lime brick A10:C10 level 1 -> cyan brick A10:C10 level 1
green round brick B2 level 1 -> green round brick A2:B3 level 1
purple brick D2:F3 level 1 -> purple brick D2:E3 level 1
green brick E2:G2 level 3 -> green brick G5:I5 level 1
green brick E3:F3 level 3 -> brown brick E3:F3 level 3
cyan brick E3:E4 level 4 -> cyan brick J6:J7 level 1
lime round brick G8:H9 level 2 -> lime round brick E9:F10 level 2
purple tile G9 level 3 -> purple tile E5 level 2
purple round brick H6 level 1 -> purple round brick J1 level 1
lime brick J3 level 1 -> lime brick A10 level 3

### What is needed:
Only the span from the line with "purple tile G9" through the final line of the records goes in the output, each line unchanged.

### Solution to the problem:
purple tile G9 level 3 -> purple tile E5 level 2
purple round brick H6 level 1 -> purple round brick J1 level 1
lime brick J3 level 1 -> lime brick A10 level 3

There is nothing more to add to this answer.